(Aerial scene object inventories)
--*--

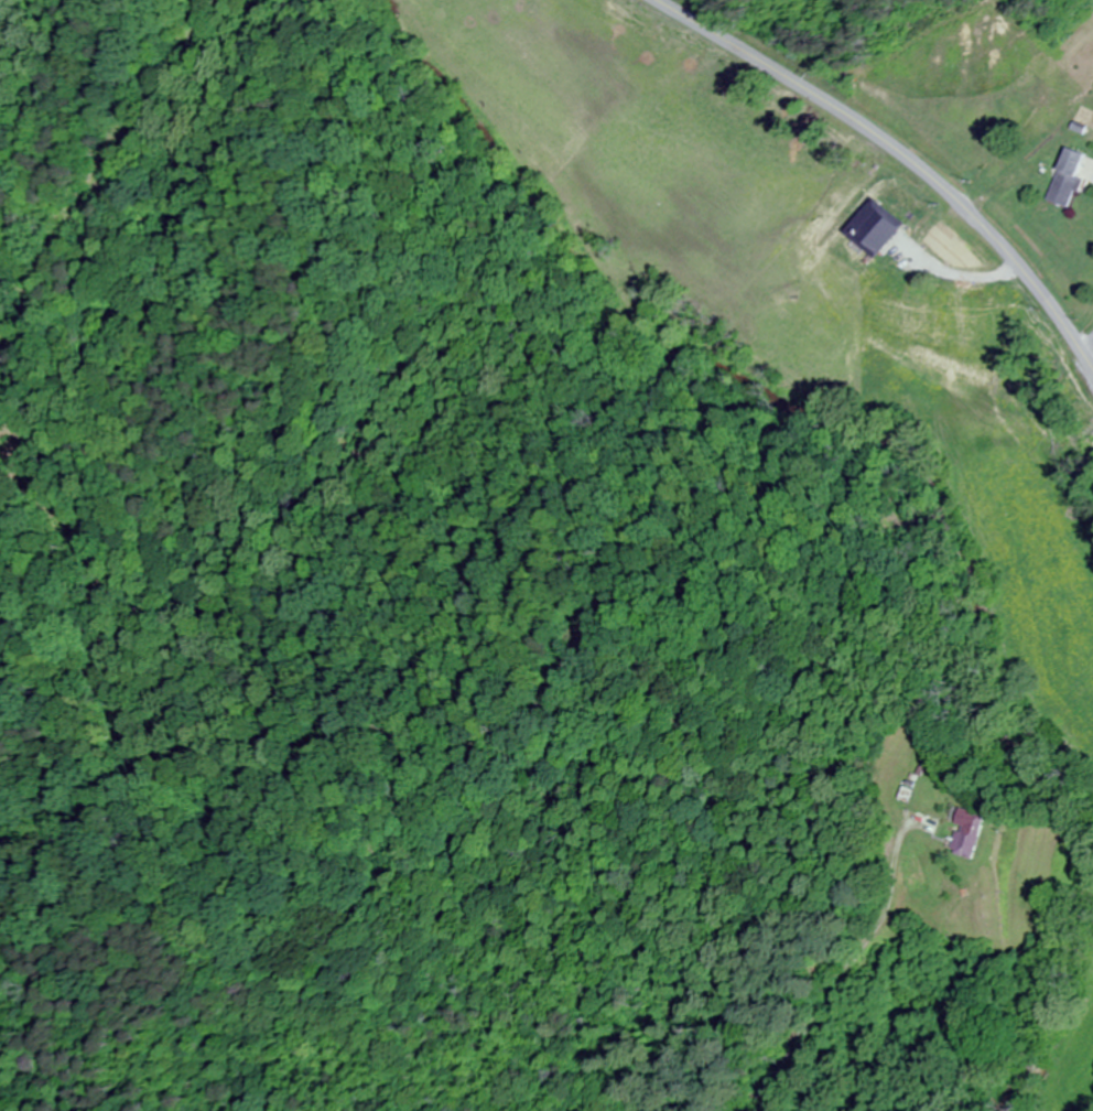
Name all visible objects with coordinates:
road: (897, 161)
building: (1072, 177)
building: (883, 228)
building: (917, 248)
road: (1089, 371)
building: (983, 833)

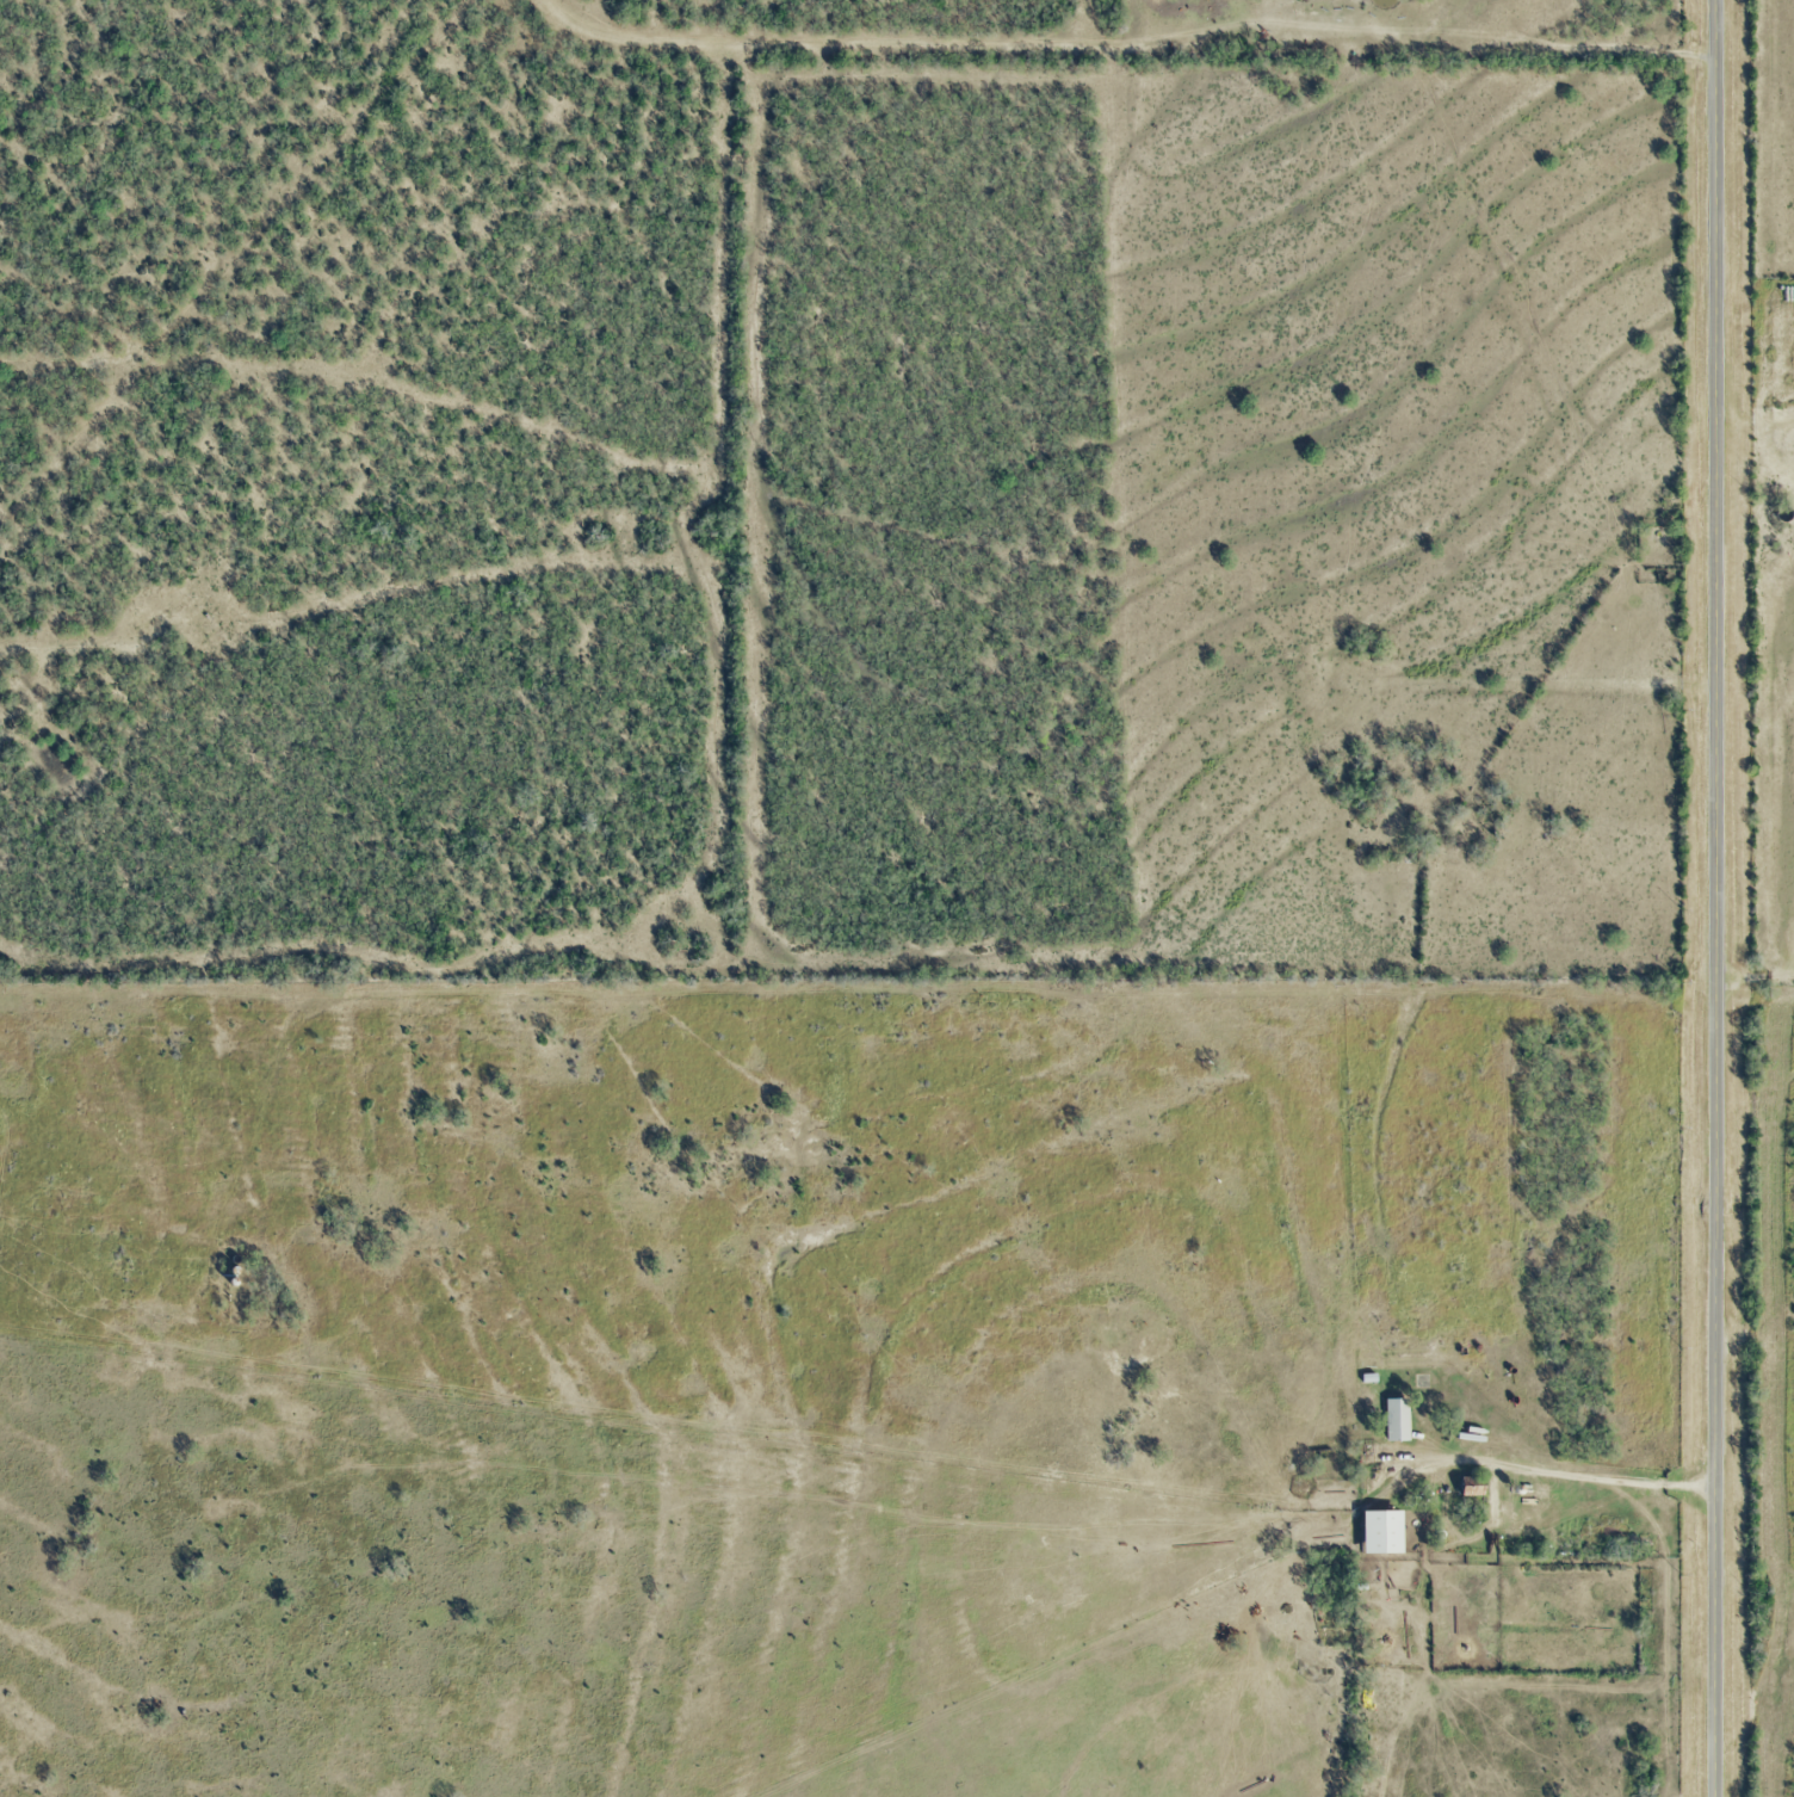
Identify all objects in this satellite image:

--*--

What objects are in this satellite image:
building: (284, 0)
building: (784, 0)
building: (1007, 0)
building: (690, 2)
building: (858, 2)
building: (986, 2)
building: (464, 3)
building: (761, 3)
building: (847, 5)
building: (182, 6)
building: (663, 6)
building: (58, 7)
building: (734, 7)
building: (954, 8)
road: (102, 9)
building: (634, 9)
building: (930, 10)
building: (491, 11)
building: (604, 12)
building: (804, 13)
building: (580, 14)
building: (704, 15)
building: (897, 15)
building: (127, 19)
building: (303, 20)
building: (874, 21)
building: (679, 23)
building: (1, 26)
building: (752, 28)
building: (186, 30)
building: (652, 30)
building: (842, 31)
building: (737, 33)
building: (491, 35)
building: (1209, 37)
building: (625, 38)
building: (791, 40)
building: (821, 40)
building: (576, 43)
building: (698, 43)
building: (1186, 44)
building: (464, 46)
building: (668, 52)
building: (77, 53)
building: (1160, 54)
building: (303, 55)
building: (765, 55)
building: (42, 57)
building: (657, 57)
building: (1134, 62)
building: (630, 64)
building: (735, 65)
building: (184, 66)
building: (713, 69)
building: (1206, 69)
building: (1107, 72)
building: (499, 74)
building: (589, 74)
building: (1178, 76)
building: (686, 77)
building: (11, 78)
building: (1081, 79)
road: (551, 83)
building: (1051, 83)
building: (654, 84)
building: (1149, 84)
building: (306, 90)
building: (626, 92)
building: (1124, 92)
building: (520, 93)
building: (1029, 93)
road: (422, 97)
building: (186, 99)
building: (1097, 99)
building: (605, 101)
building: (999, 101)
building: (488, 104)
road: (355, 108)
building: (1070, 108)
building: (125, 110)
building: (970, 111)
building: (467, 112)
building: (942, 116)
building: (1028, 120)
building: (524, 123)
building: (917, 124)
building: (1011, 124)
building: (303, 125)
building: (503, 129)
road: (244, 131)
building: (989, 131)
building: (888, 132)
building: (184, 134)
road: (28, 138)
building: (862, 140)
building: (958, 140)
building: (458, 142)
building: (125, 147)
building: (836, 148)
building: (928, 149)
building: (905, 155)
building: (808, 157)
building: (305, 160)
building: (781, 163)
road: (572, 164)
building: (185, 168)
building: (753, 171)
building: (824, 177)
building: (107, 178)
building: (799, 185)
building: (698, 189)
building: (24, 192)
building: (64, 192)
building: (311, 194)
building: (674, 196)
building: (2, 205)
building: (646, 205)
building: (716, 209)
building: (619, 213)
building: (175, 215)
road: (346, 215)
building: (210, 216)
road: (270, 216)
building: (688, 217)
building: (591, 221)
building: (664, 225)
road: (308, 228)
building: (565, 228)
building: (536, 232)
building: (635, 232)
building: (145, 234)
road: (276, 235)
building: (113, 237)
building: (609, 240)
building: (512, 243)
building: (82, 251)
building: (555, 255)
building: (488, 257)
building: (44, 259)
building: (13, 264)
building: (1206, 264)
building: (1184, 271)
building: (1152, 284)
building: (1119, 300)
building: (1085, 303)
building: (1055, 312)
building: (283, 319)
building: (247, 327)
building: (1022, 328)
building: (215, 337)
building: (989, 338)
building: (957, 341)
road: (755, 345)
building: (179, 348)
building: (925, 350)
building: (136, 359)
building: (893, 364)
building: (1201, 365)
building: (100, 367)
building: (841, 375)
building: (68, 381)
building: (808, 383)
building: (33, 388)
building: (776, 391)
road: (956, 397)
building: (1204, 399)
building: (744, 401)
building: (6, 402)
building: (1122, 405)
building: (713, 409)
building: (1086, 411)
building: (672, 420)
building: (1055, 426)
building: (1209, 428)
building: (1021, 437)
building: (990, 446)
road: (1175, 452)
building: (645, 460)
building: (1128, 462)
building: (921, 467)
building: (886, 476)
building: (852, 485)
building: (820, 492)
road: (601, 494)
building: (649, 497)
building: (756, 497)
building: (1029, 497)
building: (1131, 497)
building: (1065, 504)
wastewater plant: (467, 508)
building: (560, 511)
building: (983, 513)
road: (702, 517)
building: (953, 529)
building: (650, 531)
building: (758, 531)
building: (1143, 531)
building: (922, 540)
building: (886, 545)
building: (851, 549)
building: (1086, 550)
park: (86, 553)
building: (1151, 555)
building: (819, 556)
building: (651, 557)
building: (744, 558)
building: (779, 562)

--*--

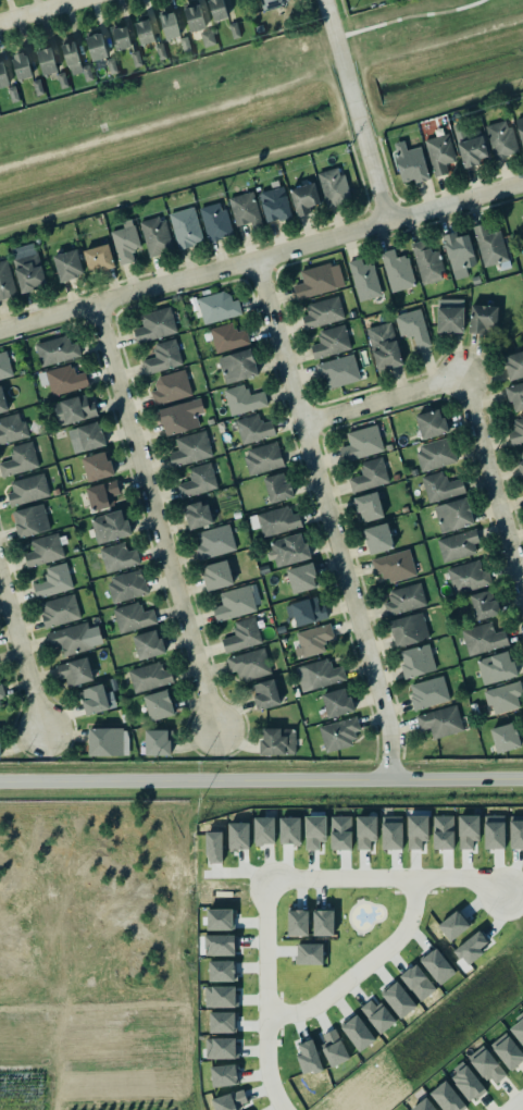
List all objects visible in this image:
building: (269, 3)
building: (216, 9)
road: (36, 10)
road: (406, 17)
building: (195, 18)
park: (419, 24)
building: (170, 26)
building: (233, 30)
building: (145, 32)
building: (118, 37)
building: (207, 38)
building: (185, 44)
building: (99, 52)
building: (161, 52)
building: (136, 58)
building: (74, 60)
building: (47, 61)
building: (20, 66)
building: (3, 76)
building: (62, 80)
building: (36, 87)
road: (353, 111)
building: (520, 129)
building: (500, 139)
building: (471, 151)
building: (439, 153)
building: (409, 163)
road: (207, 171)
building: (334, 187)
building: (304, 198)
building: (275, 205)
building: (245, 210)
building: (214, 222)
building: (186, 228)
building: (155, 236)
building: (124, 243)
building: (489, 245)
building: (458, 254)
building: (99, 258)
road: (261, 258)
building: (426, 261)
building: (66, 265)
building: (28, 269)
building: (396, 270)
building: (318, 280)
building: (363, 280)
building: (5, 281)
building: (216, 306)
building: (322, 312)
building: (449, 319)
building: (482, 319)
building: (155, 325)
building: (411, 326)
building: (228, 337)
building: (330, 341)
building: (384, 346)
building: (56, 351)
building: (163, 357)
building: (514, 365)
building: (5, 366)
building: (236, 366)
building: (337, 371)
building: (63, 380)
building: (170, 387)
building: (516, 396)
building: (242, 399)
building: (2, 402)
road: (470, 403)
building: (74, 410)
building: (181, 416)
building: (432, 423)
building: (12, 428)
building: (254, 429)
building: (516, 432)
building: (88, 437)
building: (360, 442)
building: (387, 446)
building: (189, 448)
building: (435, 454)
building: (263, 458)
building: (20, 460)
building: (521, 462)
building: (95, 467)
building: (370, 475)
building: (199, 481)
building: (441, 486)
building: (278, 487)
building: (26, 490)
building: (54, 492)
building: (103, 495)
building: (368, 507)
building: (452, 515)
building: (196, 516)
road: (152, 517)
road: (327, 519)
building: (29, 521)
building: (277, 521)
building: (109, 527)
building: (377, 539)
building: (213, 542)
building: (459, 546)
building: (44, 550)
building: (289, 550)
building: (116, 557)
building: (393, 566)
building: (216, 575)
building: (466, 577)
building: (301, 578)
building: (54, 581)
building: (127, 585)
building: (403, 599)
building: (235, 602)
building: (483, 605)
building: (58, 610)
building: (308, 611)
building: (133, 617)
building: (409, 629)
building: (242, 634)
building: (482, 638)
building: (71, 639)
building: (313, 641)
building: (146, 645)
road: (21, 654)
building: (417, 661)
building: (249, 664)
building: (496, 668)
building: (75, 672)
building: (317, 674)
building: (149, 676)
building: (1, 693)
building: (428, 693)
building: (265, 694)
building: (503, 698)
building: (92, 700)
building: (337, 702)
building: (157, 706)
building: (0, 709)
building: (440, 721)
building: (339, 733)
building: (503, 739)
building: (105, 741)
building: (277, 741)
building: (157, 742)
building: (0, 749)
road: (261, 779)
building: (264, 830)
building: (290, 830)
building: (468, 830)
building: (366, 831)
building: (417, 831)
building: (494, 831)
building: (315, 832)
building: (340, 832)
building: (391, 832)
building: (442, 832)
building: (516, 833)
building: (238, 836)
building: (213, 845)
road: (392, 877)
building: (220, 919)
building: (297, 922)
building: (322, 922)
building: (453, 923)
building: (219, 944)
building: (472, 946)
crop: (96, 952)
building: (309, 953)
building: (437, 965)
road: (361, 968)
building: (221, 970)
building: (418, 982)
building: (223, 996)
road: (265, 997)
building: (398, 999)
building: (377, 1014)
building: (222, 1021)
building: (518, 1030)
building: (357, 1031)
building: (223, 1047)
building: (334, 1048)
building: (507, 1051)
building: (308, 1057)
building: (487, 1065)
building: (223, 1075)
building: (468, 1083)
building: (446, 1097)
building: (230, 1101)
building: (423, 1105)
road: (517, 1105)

--*--

_Exercise description_:
The output is the stretch above from the line with "Name all visible" through the line with "Identify all objects", copied word for word with both ends kept and every picture dropped.

_Task result_:
Name all visible objects with coordinates:
road: (897, 161)
building: (1072, 177)
building: (883, 228)
building: (917, 248)
road: (1089, 371)
building: (983, 833)

Identify all objects in this satellite image:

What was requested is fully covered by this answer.